Set down exactly the lines from the one containing "(238, 224) = (267, 115): orange" through the end of the records below, both included, and nothing else.

[Data supplied Boundary: Start]

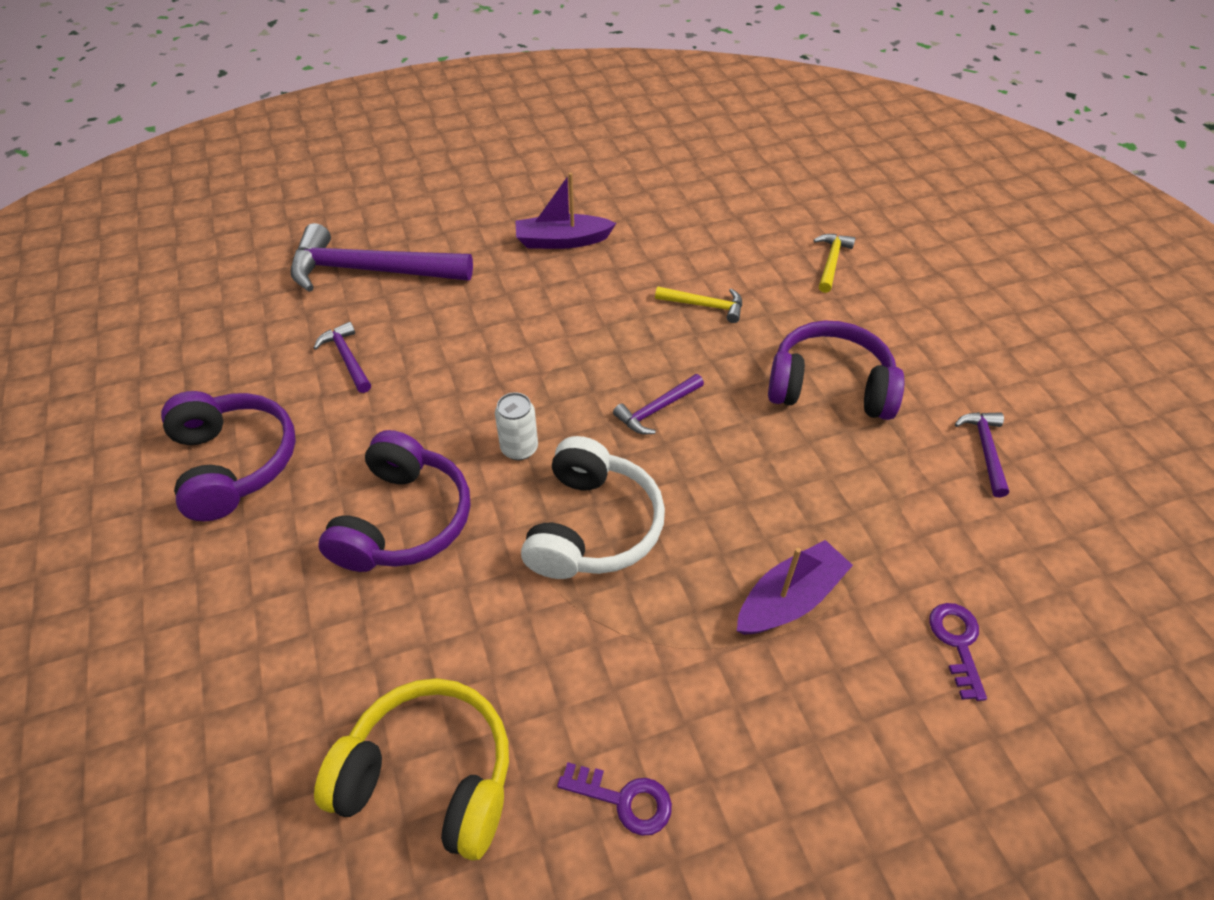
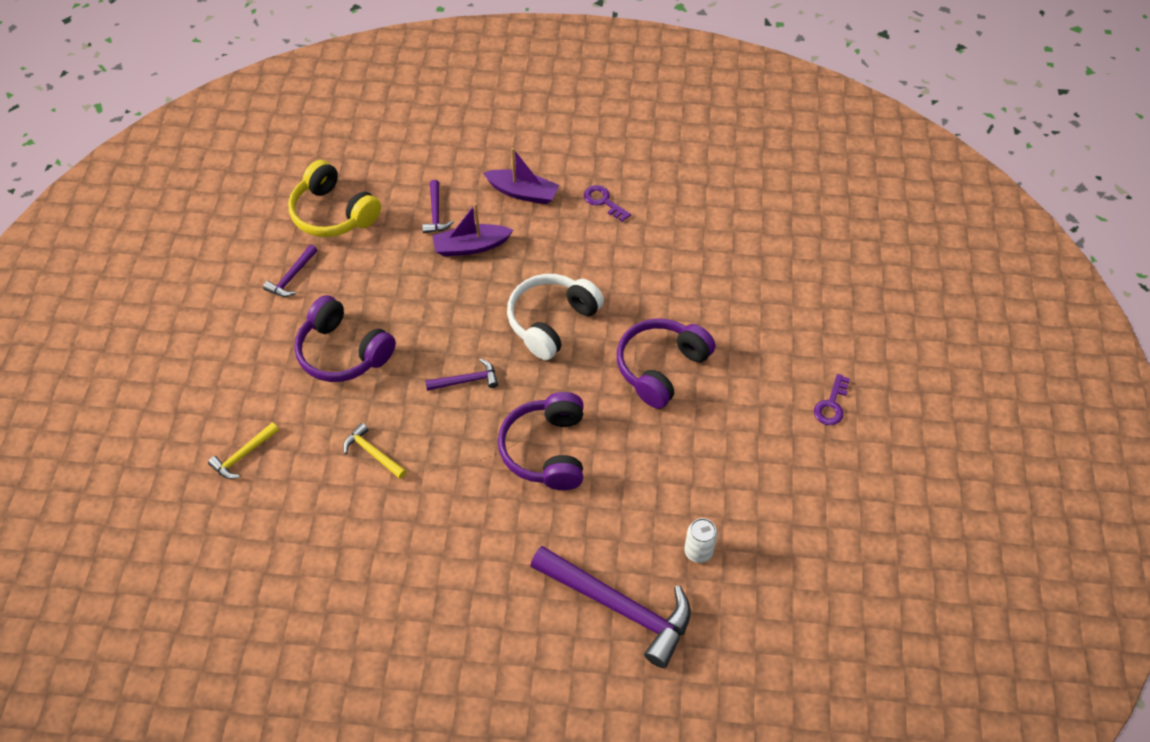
camera: 155 degrees left, 5 degrees up
(234, 463) = (761, 450): purple headphones -> purple headphones (546, 450)
(347, 358) = (664, 513): purple hammer -> purple hammer (436, 213)
(429, 776) = (687, 240): yellow headphones -> yellow headphones (333, 213)
(519, 448) = (570, 388): white can -> white can (698, 551)
(562, 241) = (439, 574): purple boat -> purple boat (523, 193)
(957, 643) = (407, 199): purple key -> purple key (831, 405)

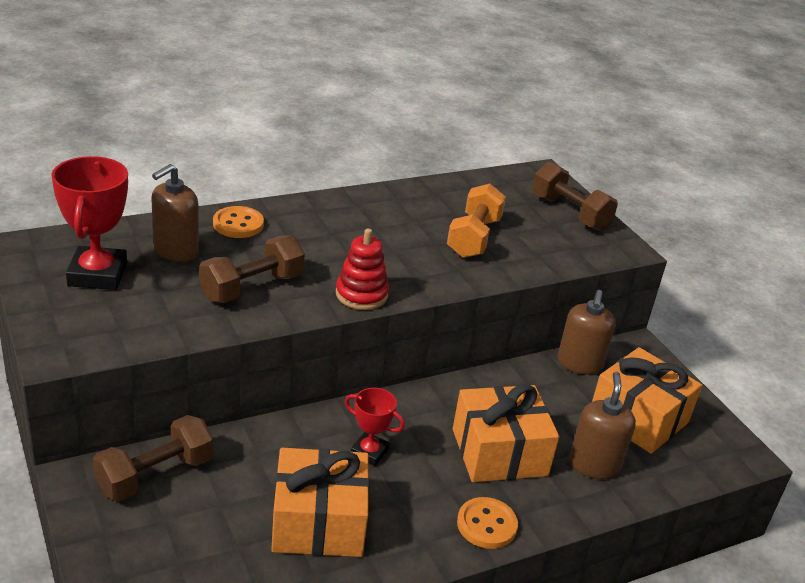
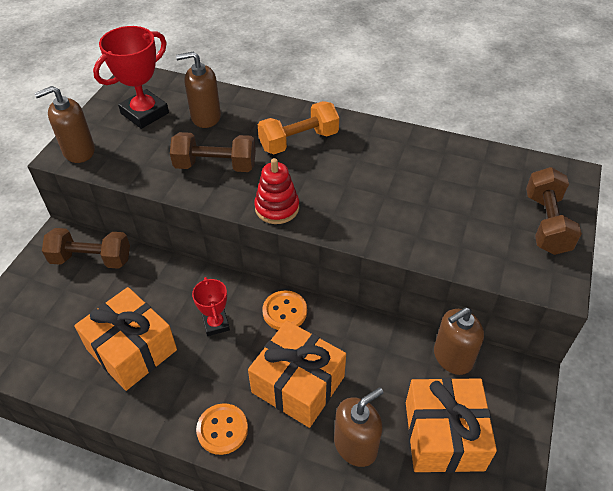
camera: 50 degrees right, 15 degrees up
(72, 341) = (79, 151): none -> brown soap dispenser
(238, 224) = (267, 115): orange button -> orange button (284, 311)
(473, 237) = (424, 205): orange dumbbell -> orange dumbbell (299, 141)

[Data supplied Boundary: End]

[Reply]:
(238, 224) = (267, 115): orange button -> orange button (284, 311)
(473, 237) = (424, 205): orange dumbbell -> orange dumbbell (299, 141)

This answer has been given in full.